** What this task involves **
Here the job is to retype the data word for word while leaving the pictures aside.

Given records Block Start

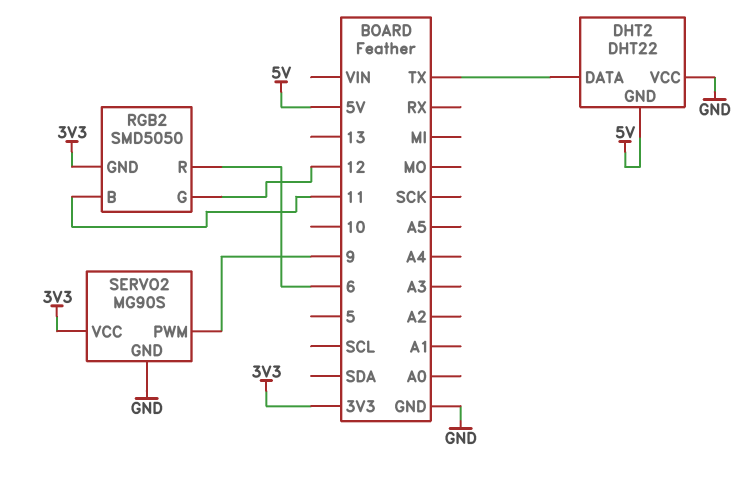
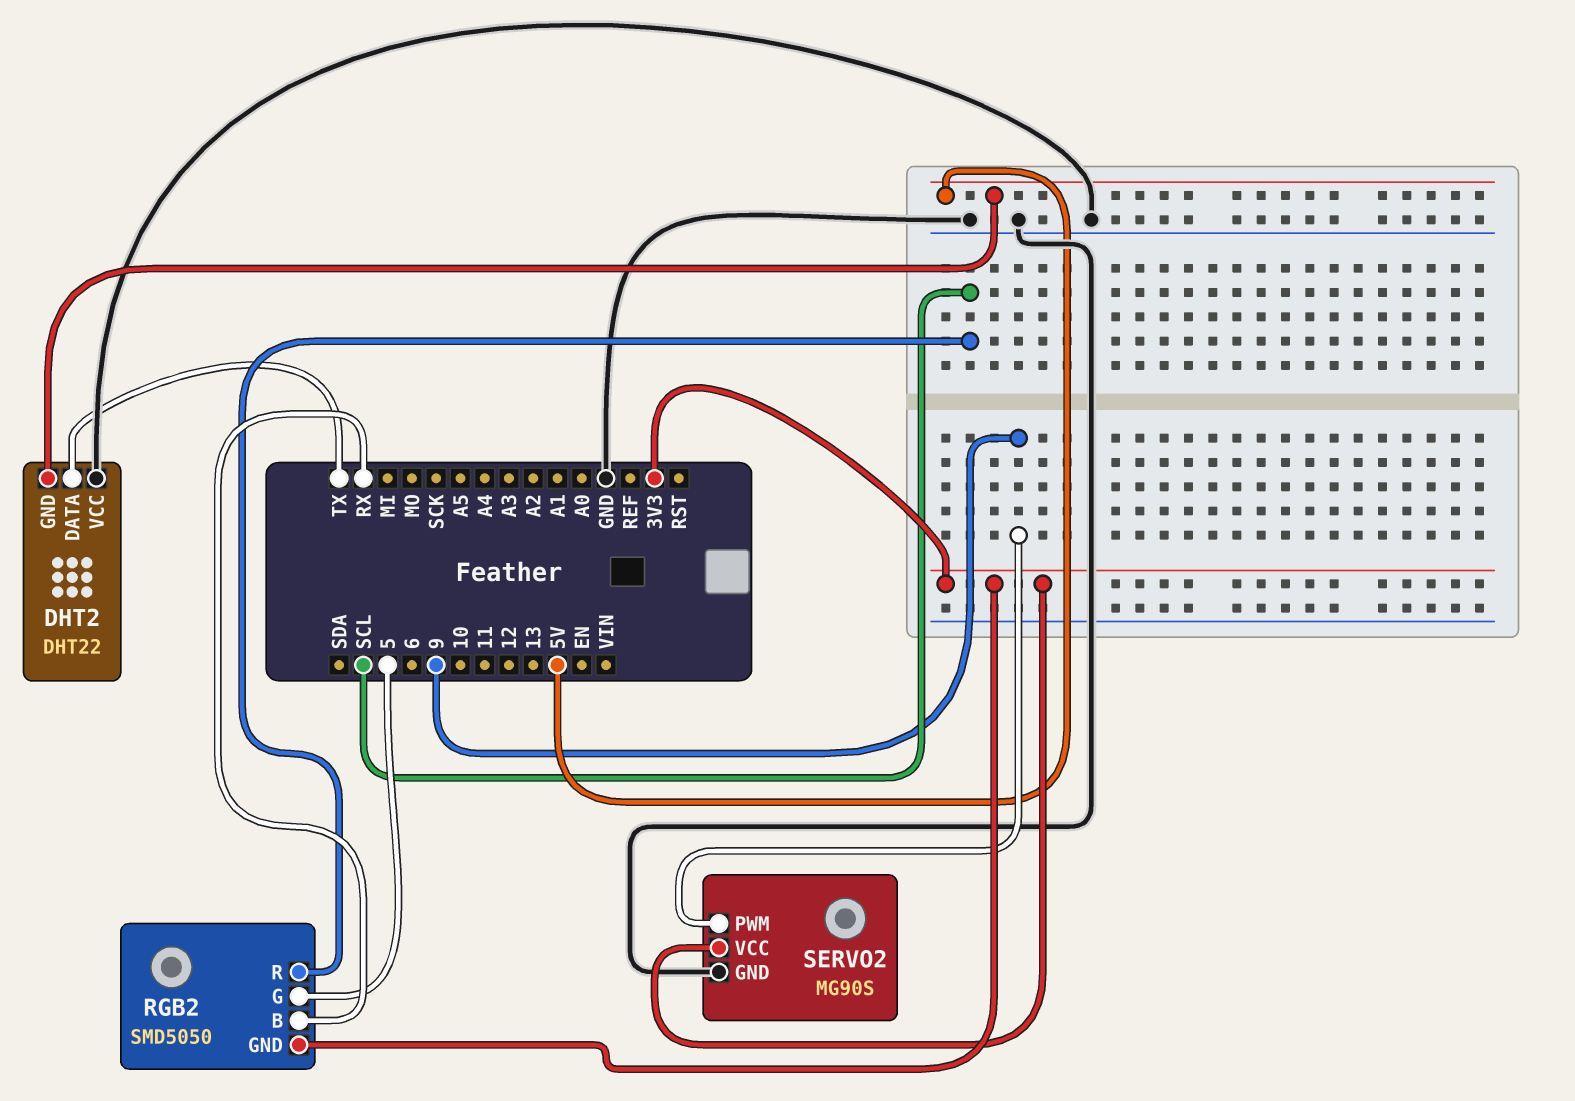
RGB2 pin B: 11 -> RX
RGB2 pin G: 12 -> 5
RGB2 pin R: 6 -> SCL

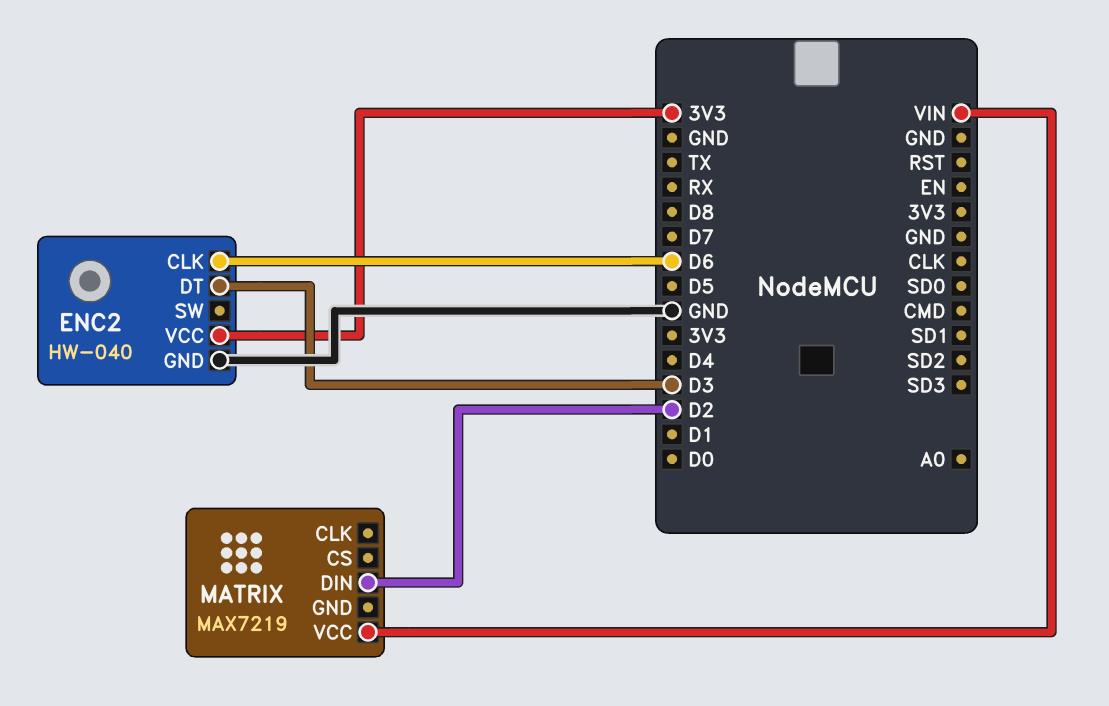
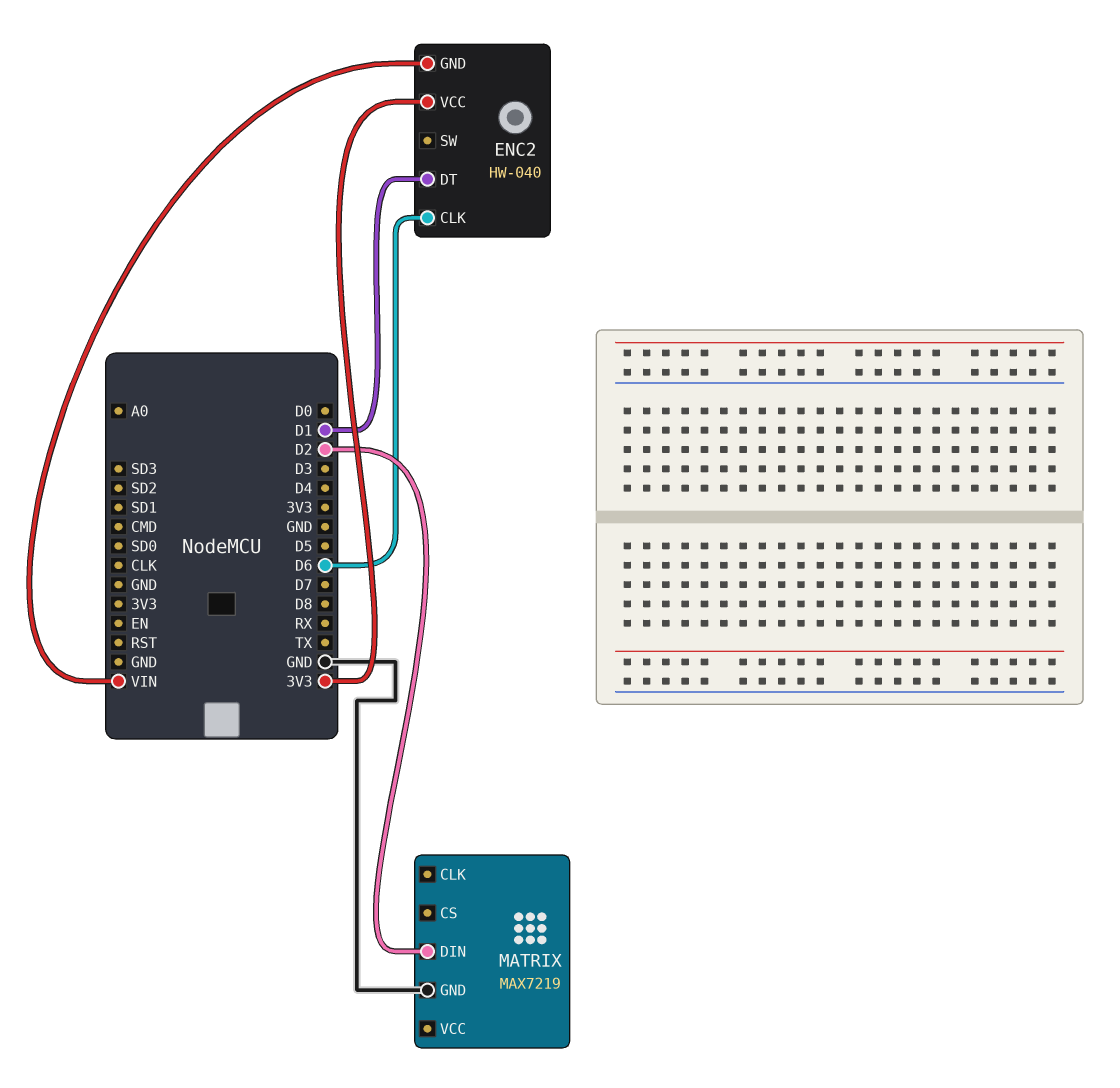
ENC2 pin DT: D3 -> D1
ENC2 pin GND: GND -> VIN
MATRIX pin GND: none -> GND
MATRIX pin VCC: VIN -> none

Given records Block End

** Task answer **
RGB2 pin B: 11 -> RX
RGB2 pin G: 12 -> 5
RGB2 pin R: 6 -> SCL

ENC2 pin DT: D3 -> D1
ENC2 pin GND: GND -> VIN
MATRIX pin GND: none -> GND
MATRIX pin VCC: VIN -> none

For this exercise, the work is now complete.